# REQUIREMENT
Please repeat each entry. Match every word exactly.

== INPUT MATERIAL

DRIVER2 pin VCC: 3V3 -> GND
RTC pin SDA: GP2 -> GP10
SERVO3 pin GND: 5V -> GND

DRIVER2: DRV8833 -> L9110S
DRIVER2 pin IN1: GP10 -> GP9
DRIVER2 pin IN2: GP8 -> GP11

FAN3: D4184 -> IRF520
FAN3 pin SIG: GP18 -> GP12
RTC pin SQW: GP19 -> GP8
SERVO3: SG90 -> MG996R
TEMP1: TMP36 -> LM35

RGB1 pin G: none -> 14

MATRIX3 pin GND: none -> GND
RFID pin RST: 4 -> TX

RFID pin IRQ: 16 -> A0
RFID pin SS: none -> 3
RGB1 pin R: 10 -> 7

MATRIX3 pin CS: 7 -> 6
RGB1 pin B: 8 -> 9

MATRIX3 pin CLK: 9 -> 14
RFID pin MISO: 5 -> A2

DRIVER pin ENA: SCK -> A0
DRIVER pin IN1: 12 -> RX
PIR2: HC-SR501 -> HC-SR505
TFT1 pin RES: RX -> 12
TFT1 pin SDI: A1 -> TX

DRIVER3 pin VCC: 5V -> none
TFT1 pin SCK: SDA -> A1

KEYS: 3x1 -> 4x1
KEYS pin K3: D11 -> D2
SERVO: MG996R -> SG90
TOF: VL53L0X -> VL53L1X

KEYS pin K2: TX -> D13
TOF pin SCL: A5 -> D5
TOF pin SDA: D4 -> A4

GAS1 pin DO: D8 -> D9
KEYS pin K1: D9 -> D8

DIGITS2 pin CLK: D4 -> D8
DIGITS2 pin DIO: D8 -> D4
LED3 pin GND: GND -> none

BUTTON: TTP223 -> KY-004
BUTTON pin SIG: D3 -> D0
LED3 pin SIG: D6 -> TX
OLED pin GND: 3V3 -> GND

====

# TASK RESPONSE
DRIVER2 pin VCC: 3V3 -> GND
RTC pin SDA: GP2 -> GP10
SERVO3 pin GND: 5V -> GND

DRIVER2: DRV8833 -> L9110S
DRIVER2 pin IN1: GP10 -> GP9
DRIVER2 pin IN2: GP8 -> GP11

FAN3: D4184 -> IRF520
FAN3 pin SIG: GP18 -> GP12
RTC pin SQW: GP19 -> GP8
SERVO3: SG90 -> MG996R
TEMP1: TMP36 -> LM35

RGB1 pin G: none -> 14

MATRIX3 pin GND: none -> GND
RFID pin RST: 4 -> TX

RFID pin IRQ: 16 -> A0
RFID pin SS: none -> 3
RGB1 pin R: 10 -> 7

MATRIX3 pin CS: 7 -> 6
RGB1 pin B: 8 -> 9

MATRIX3 pin CLK: 9 -> 14
RFID pin MISO: 5 -> A2

DRIVER pin ENA: SCK -> A0
DRIVER pin IN1: 12 -> RX
PIR2: HC-SR501 -> HC-SR505
TFT1 pin RES: RX -> 12
TFT1 pin SDI: A1 -> TX

DRIVER3 pin VCC: 5V -> none
TFT1 pin SCK: SDA -> A1

KEYS: 3x1 -> 4x1
KEYS pin K3: D11 -> D2
SERVO: MG996R -> SG90
TOF: VL53L0X -> VL53L1X

KEYS pin K2: TX -> D13
TOF pin SCL: A5 -> D5
TOF pin SDA: D4 -> A4

GAS1 pin DO: D8 -> D9
KEYS pin K1: D9 -> D8

DIGITS2 pin CLK: D4 -> D8
DIGITS2 pin DIO: D8 -> D4
LED3 pin GND: GND -> none

BUTTON: TTP223 -> KY-004
BUTTON pin SIG: D3 -> D0
LED3 pin SIG: D6 -> TX
OLED pin GND: 3V3 -> GND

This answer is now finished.